● YOUR ASSIGNMENT:
Start at the line holding "(441, 408) = (519, 370): green". Write out that line and each one after it to the end of the data, unchanged.

(Beginning of EXERCISE INPUTS)

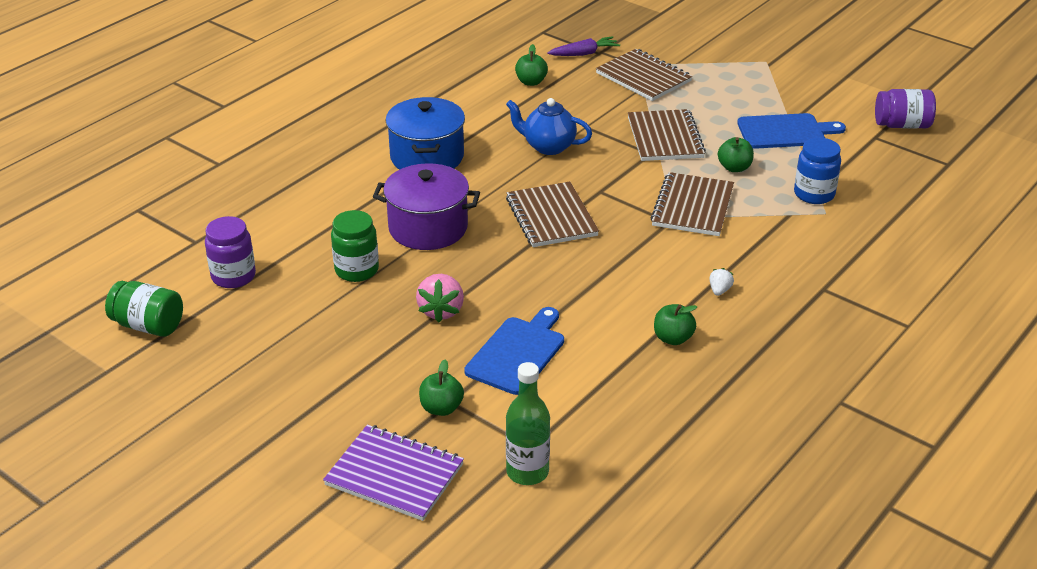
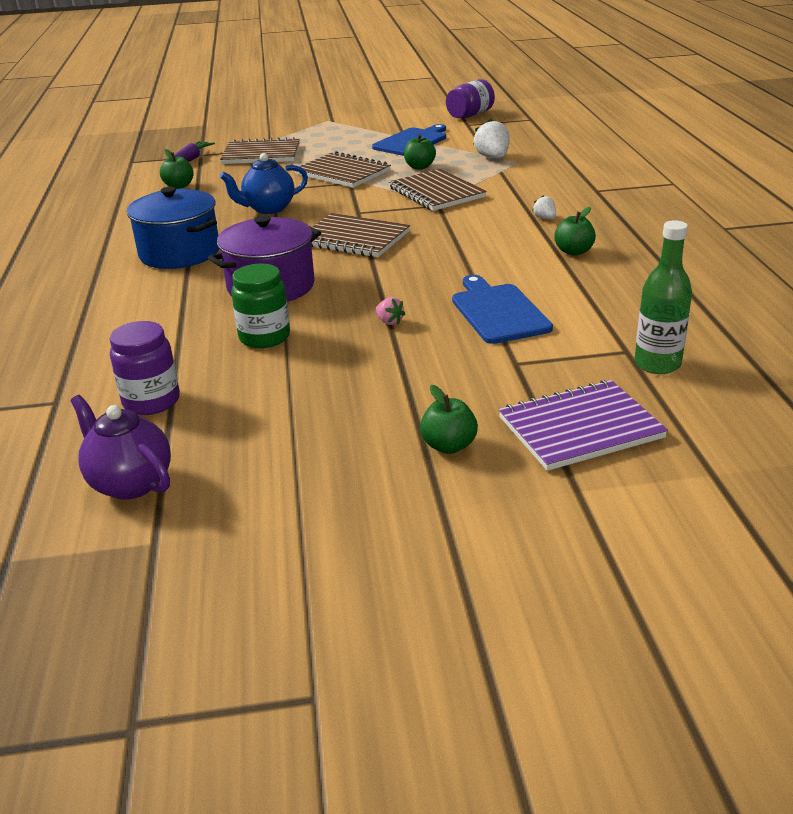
camera: 45 degrees left, 5 degrees down
(148, 325) = (130, 483): green jar -> purple teapot
(441, 311) = (389, 322): pink strawberry -> pink strawberry, size x0.53
(441, 408) = (519, 370): green apple -> green apple (449, 446)
(814, 194) = (493, 158): blue jar -> white strawberry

(End of EXERCISE INPUTS)

● COMPLETED TASK:
(441, 408) = (519, 370): green apple -> green apple (449, 446)
(814, 194) = (493, 158): blue jar -> white strawberry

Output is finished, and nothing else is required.